- INSTRUCTIONS FOR THE TASK
I'd like the line containing "camera: 55 degrees right, 10 degrees down" and each line that follows, through the last line of the material, set down exactly as they are, and no others.

- STUDY MATERIAL
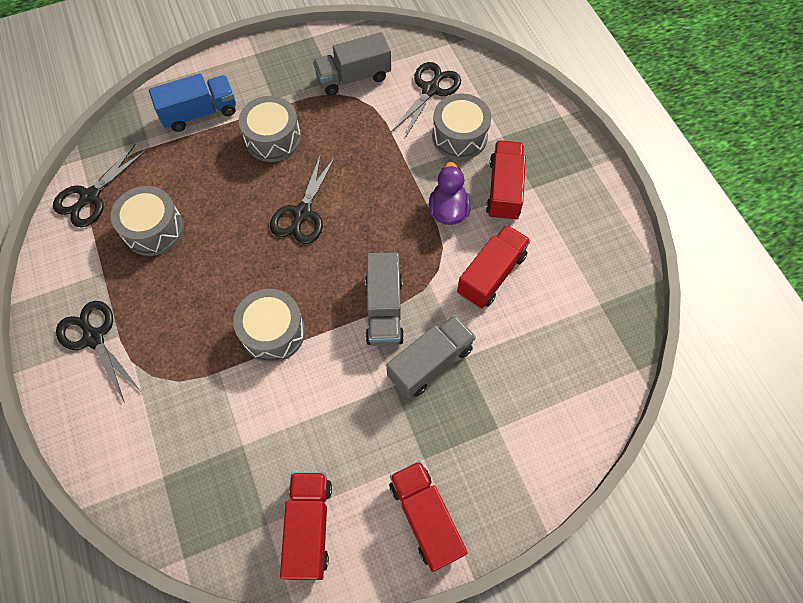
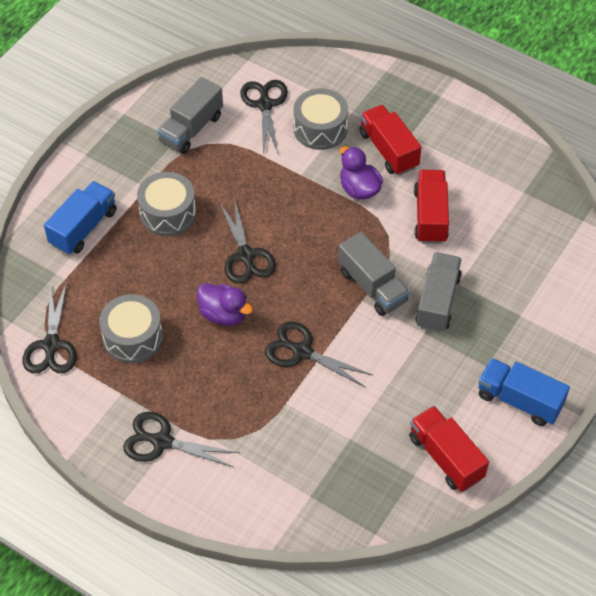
camera: 35 degrees left, 10 degrees down
(240, 255) = (224, 314): none -> purple duck
(273, 332) = (302, 352): grey drum -> black scissors
(425, 517) = (519, 400): red truck -> blue truck

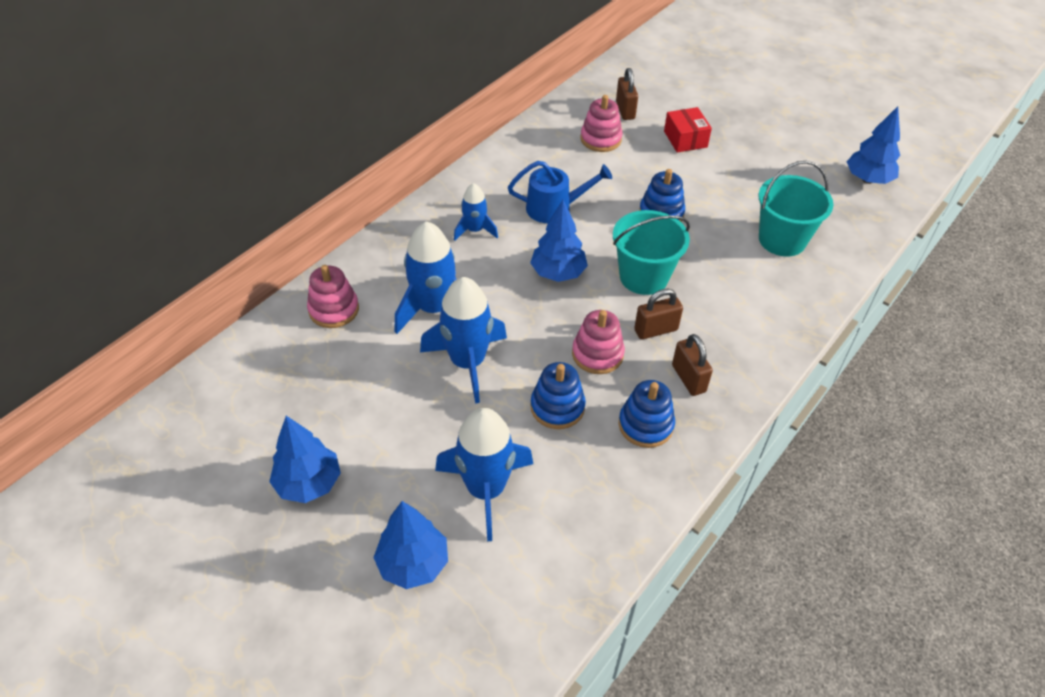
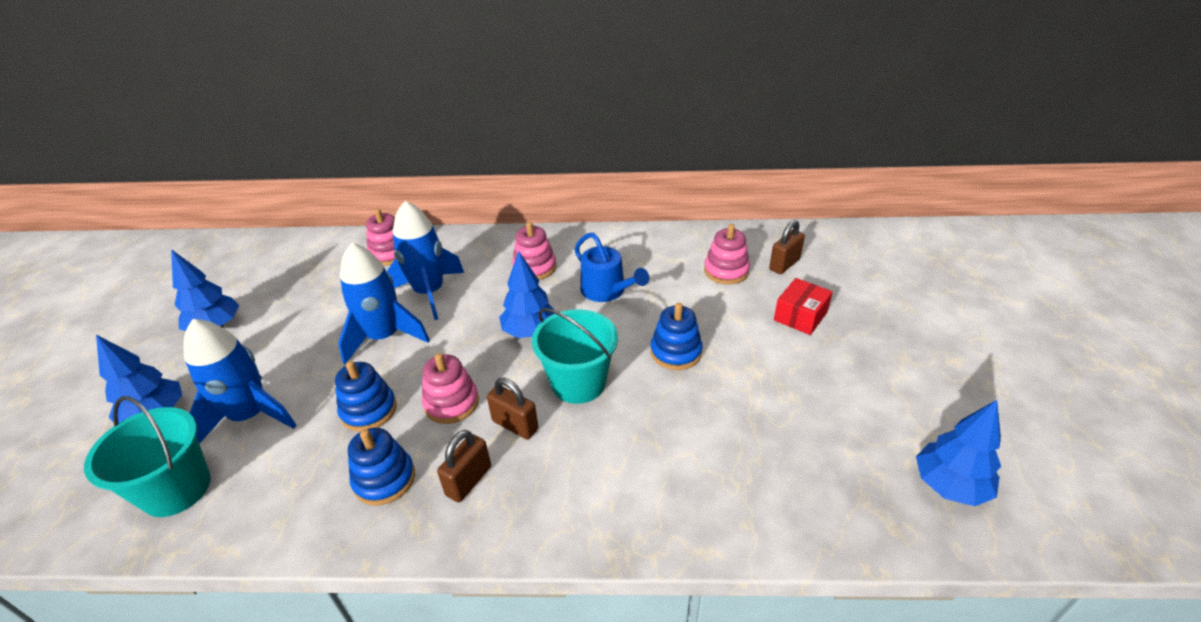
camera: 55 degrees right, 10 degrees down
(475, 230) = (534, 267): blue rocket -> pink stacking toy
(782, 240) = (745, 457): turquoise bucket -> turquoise bucket (176, 489)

- WRITTEN RESPONSE
camera: 55 degrees right, 10 degrees down
(475, 230) = (534, 267): blue rocket -> pink stacking toy
(782, 240) = (745, 457): turquoise bucket -> turquoise bucket (176, 489)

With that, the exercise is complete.